→ **SOURCE RECORDS**
---------------
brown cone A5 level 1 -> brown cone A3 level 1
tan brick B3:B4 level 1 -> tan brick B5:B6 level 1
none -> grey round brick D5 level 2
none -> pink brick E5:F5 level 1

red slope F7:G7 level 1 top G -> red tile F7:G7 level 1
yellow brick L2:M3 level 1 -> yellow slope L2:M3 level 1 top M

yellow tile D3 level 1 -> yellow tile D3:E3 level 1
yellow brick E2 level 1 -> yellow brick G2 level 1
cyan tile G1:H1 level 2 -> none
---------------
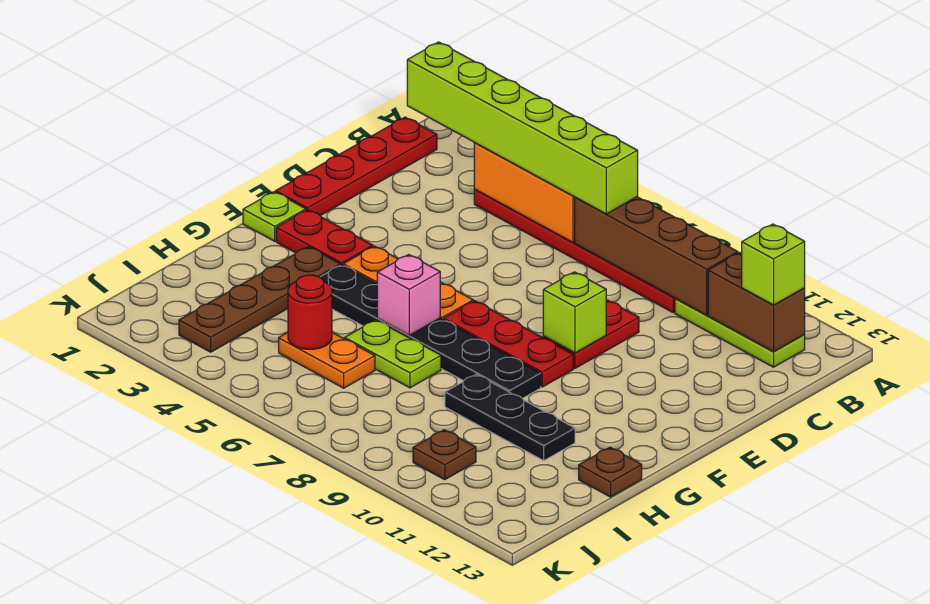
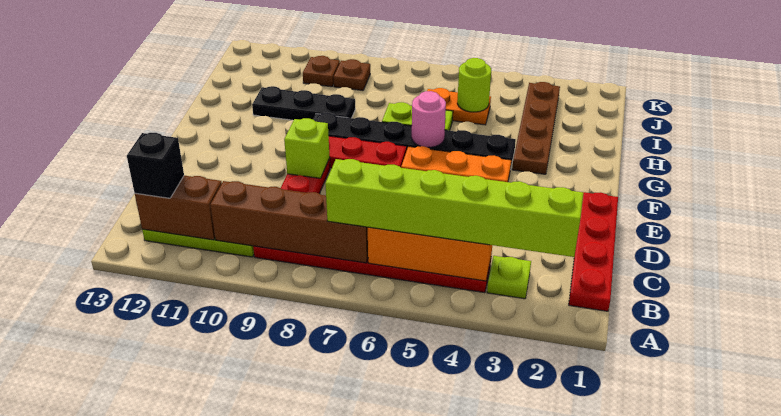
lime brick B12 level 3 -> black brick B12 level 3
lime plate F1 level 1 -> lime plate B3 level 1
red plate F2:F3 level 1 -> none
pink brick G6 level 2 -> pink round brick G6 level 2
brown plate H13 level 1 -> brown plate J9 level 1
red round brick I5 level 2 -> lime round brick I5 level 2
---------------
→ **YOUR INSTRUCTIONS**
Please give back exactly the lines of the listing above that run from the one containing "brown cone A5" through the one containing "red slope F7:G7", and only those.

→ **TASK RESULT**
brown cone A5 level 1 -> brown cone A3 level 1
tan brick B3:B4 level 1 -> tan brick B5:B6 level 1
none -> grey round brick D5 level 2
none -> pink brick E5:F5 level 1

red slope F7:G7 level 1 top G -> red tile F7:G7 level 1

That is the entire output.